### Directions:
Each line below that contains the word "none" must be copied.

### Exercise materials:

┄┄┄┄┄┄┄┄┄┄┄┄┄┄┄┄┄┄┄┄

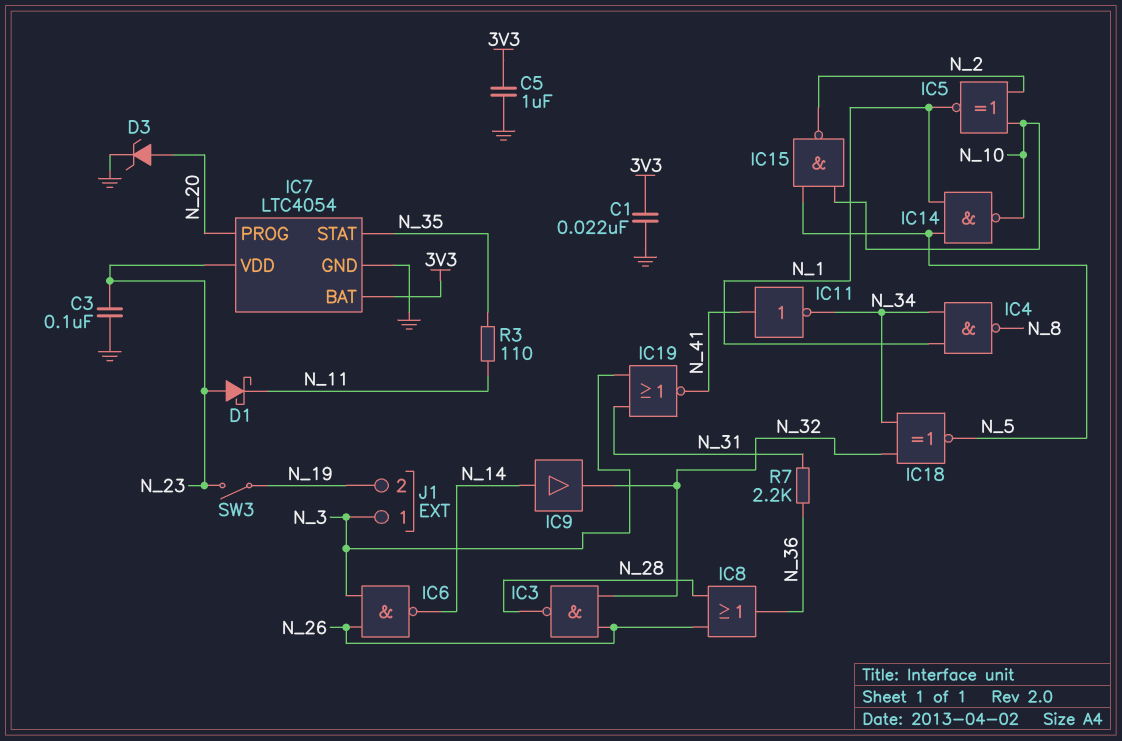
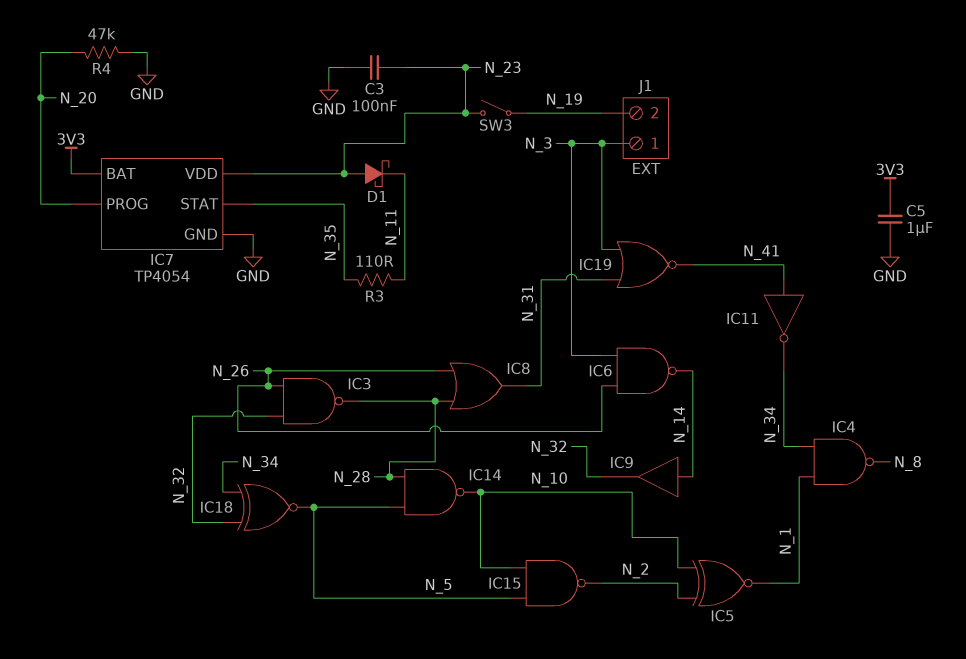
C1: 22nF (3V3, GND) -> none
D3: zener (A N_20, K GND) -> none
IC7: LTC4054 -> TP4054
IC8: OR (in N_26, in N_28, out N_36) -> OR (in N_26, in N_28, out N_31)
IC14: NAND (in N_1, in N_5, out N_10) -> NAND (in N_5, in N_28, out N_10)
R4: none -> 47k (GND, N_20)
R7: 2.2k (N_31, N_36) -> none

┄┄┄┄┄┄┄┄┄┄┄┄┄┄┄┄┄┄┄┄

### Result of this exercise:
C1: 22nF (3V3, GND) -> none
D3: zener (A N_20, K GND) -> none
R4: none -> 47k (GND, N_20)
R7: 2.2k (N_31, N_36) -> none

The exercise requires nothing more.